Listed records below:
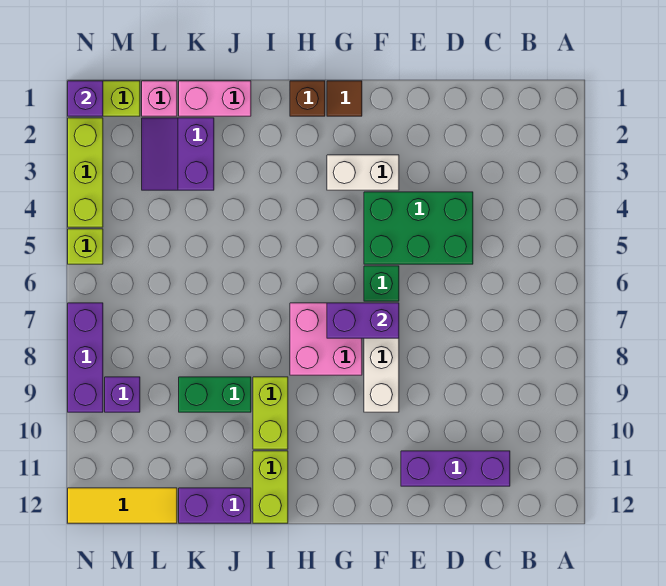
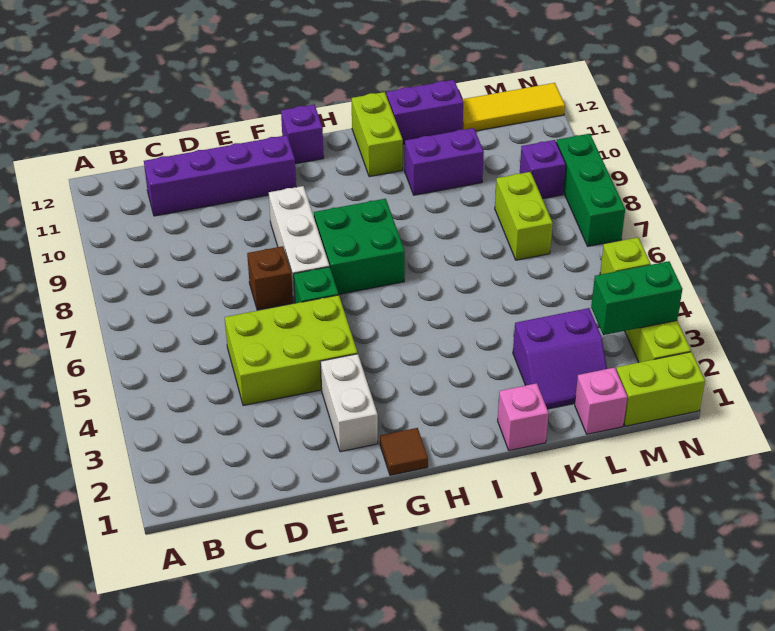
purple 1x3 brick [401,451,510,486] -> purple 1x4 brick [144,135,296,216]
green 2x3 brick [364,192,473,264] -> lime 2x3 brick [225,295,358,406]
white 1x2 brick [327,155,399,190] -> white 1x2 brick turned to [320,354,378,452]
purple 1x2 brick [327,303,399,338] -> purple 1x2 brick moved to [405,128,484,195]
pink 2x2 brick [290,303,362,375] -> green 2x2 brick [314,199,405,294]
brown 1x1 brick [290,81,325,116] -> brown 1x1 brick moved to [247,246,293,310]
lime 1x2 brick [253,377,288,449] -> lime 1x2 brick moved to [495,172,553,260]
pink 1x2 brick [179,81,251,116] -> pink 1x1 brick [498,383,549,451]
green 1x2 brick [179,377,251,412] -> green 1x2 brick moved to [591,261,682,335]
purple 2x2 slope [142,118,214,190] -> purple 2x2 slope turned to [513,308,607,409]
purple 1x1 brick [68,81,103,116] -> purple 1x1 brick moved to [281,105,324,164]
purple 1x3 brick [68,303,103,412] -> green 1x3 brick [556,134,625,246]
End of Listed records.
Please repeat every line of the material above exactly and without its pictures.

purple 1x3 brick [401,451,510,486] -> purple 1x4 brick [144,135,296,216]
green 2x3 brick [364,192,473,264] -> lime 2x3 brick [225,295,358,406]
white 1x2 brick [327,155,399,190] -> white 1x2 brick turned to [320,354,378,452]
purple 1x2 brick [327,303,399,338] -> purple 1x2 brick moved to [405,128,484,195]
pink 2x2 brick [290,303,362,375] -> green 2x2 brick [314,199,405,294]
brown 1x1 brick [290,81,325,116] -> brown 1x1 brick moved to [247,246,293,310]
lime 1x2 brick [253,377,288,449] -> lime 1x2 brick moved to [495,172,553,260]
pink 1x2 brick [179,81,251,116] -> pink 1x1 brick [498,383,549,451]
green 1x2 brick [179,377,251,412] -> green 1x2 brick moved to [591,261,682,335]
purple 2x2 slope [142,118,214,190] -> purple 2x2 slope turned to [513,308,607,409]
purple 1x1 brick [68,81,103,116] -> purple 1x1 brick moved to [281,105,324,164]
purple 1x3 brick [68,303,103,412] -> green 1x3 brick [556,134,625,246]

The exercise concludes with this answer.